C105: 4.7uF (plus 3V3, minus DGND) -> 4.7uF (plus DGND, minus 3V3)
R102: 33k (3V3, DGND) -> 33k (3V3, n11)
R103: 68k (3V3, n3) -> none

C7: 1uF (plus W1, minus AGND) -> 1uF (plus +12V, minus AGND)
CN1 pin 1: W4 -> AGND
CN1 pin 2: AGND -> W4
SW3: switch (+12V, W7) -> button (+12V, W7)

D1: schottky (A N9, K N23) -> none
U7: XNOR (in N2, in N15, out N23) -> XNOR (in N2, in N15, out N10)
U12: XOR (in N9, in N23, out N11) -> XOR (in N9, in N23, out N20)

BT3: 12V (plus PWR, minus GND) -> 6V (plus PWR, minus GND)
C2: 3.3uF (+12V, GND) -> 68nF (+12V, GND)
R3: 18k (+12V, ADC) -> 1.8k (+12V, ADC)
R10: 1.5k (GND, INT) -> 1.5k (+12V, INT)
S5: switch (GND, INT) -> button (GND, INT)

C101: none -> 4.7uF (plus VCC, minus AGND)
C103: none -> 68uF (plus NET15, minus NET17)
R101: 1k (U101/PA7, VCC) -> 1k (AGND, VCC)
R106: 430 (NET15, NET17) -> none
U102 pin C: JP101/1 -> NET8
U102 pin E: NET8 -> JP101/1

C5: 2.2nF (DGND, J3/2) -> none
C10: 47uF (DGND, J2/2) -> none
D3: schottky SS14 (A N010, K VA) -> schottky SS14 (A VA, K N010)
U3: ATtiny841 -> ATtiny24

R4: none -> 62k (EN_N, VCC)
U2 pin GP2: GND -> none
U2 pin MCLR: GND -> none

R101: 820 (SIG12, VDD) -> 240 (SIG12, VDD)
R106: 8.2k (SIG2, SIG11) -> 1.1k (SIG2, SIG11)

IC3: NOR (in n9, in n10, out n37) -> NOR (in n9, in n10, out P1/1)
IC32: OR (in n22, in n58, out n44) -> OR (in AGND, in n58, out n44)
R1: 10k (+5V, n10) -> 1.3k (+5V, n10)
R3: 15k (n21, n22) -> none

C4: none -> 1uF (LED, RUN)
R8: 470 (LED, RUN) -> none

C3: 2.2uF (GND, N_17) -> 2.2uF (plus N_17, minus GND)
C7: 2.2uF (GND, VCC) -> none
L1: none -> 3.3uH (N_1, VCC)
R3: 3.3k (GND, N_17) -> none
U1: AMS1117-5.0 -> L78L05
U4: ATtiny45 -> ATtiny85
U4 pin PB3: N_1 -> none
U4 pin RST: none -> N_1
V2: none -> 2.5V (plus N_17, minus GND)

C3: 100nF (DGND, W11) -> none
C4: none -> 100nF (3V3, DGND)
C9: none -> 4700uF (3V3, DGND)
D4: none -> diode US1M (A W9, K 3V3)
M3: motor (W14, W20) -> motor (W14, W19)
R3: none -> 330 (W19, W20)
____________________
**Exercise description**
Copy the listing above. Match every line exactly.

**Your response**
C105: 4.7uF (plus 3V3, minus DGND) -> 4.7uF (plus DGND, minus 3V3)
R102: 33k (3V3, DGND) -> 33k (3V3, n11)
R103: 68k (3V3, n3) -> none

C7: 1uF (plus W1, minus AGND) -> 1uF (plus +12V, minus AGND)
CN1 pin 1: W4 -> AGND
CN1 pin 2: AGND -> W4
SW3: switch (+12V, W7) -> button (+12V, W7)

D1: schottky (A N9, K N23) -> none
U7: XNOR (in N2, in N15, out N23) -> XNOR (in N2, in N15, out N10)
U12: XOR (in N9, in N23, out N11) -> XOR (in N9, in N23, out N20)

BT3: 12V (plus PWR, minus GND) -> 6V (plus PWR, minus GND)
C2: 3.3uF (+12V, GND) -> 68nF (+12V, GND)
R3: 18k (+12V, ADC) -> 1.8k (+12V, ADC)
R10: 1.5k (GND, INT) -> 1.5k (+12V, INT)
S5: switch (GND, INT) -> button (GND, INT)

C101: none -> 4.7uF (plus VCC, minus AGND)
C103: none -> 68uF (plus NET15, minus NET17)
R101: 1k (U101/PA7, VCC) -> 1k (AGND, VCC)
R106: 430 (NET15, NET17) -> none
U102 pin C: JP101/1 -> NET8
U102 pin E: NET8 -> JP101/1

C5: 2.2nF (DGND, J3/2) -> none
C10: 47uF (DGND, J2/2) -> none
D3: schottky SS14 (A N010, K VA) -> schottky SS14 (A VA, K N010)
U3: ATtiny841 -> ATtiny24

R4: none -> 62k (EN_N, VCC)
U2 pin GP2: GND -> none
U2 pin MCLR: GND -> none

R101: 820 (SIG12, VDD) -> 240 (SIG12, VDD)
R106: 8.2k (SIG2, SIG11) -> 1.1k (SIG2, SIG11)

IC3: NOR (in n9, in n10, out n37) -> NOR (in n9, in n10, out P1/1)
IC32: OR (in n22, in n58, out n44) -> OR (in AGND, in n58, out n44)
R1: 10k (+5V, n10) -> 1.3k (+5V, n10)
R3: 15k (n21, n22) -> none

C4: none -> 1uF (LED, RUN)
R8: 470 (LED, RUN) -> none

C3: 2.2uF (GND, N_17) -> 2.2uF (plus N_17, minus GND)
C7: 2.2uF (GND, VCC) -> none
L1: none -> 3.3uH (N_1, VCC)
R3: 3.3k (GND, N_17) -> none
U1: AMS1117-5.0 -> L78L05
U4: ATtiny45 -> ATtiny85
U4 pin PB3: N_1 -> none
U4 pin RST: none -> N_1
V2: none -> 2.5V (plus N_17, minus GND)

C3: 100nF (DGND, W11) -> none
C4: none -> 100nF (3V3, DGND)
C9: none -> 4700uF (3V3, DGND)
D4: none -> diode US1M (A W9, K 3V3)
M3: motor (W14, W20) -> motor (W14, W19)
R3: none -> 330 (W19, W20)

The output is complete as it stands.